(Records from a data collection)
************
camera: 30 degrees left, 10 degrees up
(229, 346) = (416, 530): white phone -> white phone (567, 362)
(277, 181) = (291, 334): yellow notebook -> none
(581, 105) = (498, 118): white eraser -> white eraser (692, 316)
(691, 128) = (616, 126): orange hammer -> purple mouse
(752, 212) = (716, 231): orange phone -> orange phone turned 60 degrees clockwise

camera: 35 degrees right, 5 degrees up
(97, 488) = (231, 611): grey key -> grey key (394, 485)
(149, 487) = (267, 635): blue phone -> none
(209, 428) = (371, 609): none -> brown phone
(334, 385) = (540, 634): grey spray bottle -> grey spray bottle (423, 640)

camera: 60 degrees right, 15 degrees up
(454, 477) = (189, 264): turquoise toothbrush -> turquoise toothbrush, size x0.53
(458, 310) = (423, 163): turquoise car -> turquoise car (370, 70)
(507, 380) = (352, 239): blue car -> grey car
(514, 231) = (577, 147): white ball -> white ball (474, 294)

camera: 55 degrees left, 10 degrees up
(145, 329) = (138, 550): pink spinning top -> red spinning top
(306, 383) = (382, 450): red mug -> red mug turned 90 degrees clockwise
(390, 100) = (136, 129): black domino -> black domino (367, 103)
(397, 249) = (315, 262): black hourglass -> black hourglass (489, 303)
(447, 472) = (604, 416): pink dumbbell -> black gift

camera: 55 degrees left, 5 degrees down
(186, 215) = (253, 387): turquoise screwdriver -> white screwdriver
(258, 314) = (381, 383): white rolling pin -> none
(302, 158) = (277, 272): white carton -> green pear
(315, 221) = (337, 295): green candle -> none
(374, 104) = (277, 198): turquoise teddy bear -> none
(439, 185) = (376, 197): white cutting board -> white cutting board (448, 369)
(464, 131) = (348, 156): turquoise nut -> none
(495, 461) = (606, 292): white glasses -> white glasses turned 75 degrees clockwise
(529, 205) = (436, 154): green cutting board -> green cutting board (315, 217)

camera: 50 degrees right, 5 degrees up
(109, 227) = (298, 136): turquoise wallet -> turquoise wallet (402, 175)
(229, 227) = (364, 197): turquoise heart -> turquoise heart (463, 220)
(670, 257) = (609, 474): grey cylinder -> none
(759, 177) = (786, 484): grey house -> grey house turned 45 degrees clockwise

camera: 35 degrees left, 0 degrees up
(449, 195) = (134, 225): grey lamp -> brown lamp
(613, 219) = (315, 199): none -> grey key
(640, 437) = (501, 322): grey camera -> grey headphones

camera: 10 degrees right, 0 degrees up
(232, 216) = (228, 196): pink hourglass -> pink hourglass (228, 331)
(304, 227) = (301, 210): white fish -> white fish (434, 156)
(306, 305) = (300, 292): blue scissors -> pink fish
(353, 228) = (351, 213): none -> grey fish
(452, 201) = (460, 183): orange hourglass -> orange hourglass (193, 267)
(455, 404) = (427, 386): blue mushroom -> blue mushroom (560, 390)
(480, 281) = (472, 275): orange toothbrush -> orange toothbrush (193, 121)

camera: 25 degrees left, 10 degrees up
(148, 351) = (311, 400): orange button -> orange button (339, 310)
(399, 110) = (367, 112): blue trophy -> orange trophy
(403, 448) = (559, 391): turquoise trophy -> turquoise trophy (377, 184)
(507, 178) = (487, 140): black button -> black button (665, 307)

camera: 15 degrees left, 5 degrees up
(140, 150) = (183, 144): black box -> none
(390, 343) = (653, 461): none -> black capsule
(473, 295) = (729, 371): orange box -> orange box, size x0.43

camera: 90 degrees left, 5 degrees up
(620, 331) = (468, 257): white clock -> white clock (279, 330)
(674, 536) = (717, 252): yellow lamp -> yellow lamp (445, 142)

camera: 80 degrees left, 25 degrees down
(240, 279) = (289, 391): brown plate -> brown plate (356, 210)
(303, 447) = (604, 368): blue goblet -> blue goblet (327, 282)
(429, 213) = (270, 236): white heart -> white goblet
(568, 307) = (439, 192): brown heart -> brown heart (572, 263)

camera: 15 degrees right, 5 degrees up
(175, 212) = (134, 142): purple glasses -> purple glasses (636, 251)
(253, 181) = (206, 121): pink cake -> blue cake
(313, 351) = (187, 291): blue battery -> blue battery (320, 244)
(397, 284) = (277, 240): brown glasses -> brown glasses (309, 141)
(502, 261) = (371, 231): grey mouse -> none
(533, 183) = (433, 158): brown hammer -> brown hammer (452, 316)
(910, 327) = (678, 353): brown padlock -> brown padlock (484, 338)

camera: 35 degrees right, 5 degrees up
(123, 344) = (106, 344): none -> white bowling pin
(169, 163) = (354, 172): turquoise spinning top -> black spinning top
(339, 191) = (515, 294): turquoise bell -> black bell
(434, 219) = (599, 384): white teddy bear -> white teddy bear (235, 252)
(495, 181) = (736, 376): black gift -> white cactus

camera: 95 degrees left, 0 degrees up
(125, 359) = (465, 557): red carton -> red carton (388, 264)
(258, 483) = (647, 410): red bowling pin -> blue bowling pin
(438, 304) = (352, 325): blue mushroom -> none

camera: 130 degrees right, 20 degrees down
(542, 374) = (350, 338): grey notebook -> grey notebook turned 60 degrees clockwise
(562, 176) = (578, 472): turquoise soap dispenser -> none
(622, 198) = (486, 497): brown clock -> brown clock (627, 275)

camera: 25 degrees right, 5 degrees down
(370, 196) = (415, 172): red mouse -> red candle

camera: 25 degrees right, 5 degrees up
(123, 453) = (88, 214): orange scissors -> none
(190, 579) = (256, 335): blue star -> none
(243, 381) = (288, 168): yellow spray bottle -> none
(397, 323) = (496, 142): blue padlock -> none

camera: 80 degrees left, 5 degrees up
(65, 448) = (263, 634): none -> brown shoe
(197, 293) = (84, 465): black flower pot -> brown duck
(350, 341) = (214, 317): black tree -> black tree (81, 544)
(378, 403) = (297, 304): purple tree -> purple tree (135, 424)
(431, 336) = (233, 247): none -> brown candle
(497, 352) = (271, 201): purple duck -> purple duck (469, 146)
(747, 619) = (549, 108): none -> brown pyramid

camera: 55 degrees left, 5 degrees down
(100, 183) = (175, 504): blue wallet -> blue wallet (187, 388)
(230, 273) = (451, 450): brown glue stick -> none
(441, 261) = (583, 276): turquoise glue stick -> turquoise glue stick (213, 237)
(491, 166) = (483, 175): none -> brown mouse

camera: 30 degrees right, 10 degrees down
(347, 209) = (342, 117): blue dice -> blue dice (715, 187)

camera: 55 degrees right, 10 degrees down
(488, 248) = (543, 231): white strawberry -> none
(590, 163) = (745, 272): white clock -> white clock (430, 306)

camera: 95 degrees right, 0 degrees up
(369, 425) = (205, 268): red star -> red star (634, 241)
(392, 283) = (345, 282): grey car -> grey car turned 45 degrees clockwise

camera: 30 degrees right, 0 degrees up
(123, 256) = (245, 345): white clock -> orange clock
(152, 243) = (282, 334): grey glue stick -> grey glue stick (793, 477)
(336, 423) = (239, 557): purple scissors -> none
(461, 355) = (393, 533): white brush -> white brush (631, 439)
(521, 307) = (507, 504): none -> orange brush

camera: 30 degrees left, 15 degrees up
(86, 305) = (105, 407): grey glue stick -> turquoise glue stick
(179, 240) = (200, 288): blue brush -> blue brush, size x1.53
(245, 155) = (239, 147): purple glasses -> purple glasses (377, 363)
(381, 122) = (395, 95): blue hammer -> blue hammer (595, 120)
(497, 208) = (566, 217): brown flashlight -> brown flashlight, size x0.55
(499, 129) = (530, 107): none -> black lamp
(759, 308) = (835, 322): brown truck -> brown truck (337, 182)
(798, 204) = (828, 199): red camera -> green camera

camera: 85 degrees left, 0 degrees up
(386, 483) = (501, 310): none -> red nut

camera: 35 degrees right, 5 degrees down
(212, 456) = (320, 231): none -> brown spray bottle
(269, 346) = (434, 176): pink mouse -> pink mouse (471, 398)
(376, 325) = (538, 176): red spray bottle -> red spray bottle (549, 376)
************
§ Your goal:
Each line from the beginning of the entries to the line with "(759, 177) = (786, 484): grey" must be repeated exactly, with both end lines kept and no other lines given.

§ Solution to this problem:
camera: 30 degrees left, 10 degrees up
(229, 346) = (416, 530): white phone -> white phone (567, 362)
(277, 181) = (291, 334): yellow notebook -> none
(581, 105) = (498, 118): white eraser -> white eraser (692, 316)
(691, 128) = (616, 126): orange hammer -> purple mouse
(752, 212) = (716, 231): orange phone -> orange phone turned 60 degrees clockwise

camera: 35 degrees right, 5 degrees up
(97, 488) = (231, 611): grey key -> grey key (394, 485)
(149, 487) = (267, 635): blue phone -> none
(209, 428) = (371, 609): none -> brown phone
(334, 385) = (540, 634): grey spray bottle -> grey spray bottle (423, 640)

camera: 60 degrees right, 15 degrees up
(454, 477) = (189, 264): turquoise toothbrush -> turquoise toothbrush, size x0.53
(458, 310) = (423, 163): turquoise car -> turquoise car (370, 70)
(507, 380) = (352, 239): blue car -> grey car
(514, 231) = (577, 147): white ball -> white ball (474, 294)

camera: 55 degrees left, 10 degrees up
(145, 329) = (138, 550): pink spinning top -> red spinning top
(306, 383) = (382, 450): red mug -> red mug turned 90 degrees clockwise
(390, 100) = (136, 129): black domino -> black domino (367, 103)
(397, 249) = (315, 262): black hourglass -> black hourglass (489, 303)
(447, 472) = (604, 416): pink dumbbell -> black gift

camera: 55 degrees left, 5 degrees down
(186, 215) = (253, 387): turquoise screwdriver -> white screwdriver
(258, 314) = (381, 383): white rolling pin -> none
(302, 158) = (277, 272): white carton -> green pear
(315, 221) = (337, 295): green candle -> none
(374, 104) = (277, 198): turquoise teddy bear -> none
(439, 185) = (376, 197): white cutting board -> white cutting board (448, 369)
(464, 131) = (348, 156): turquoise nut -> none
(495, 461) = (606, 292): white glasses -> white glasses turned 75 degrees clockwise
(529, 205) = (436, 154): green cutting board -> green cutting board (315, 217)

camera: 50 degrees right, 5 degrees up
(109, 227) = (298, 136): turquoise wallet -> turquoise wallet (402, 175)
(229, 227) = (364, 197): turquoise heart -> turquoise heart (463, 220)
(670, 257) = (609, 474): grey cylinder -> none
(759, 177) = (786, 484): grey house -> grey house turned 45 degrees clockwise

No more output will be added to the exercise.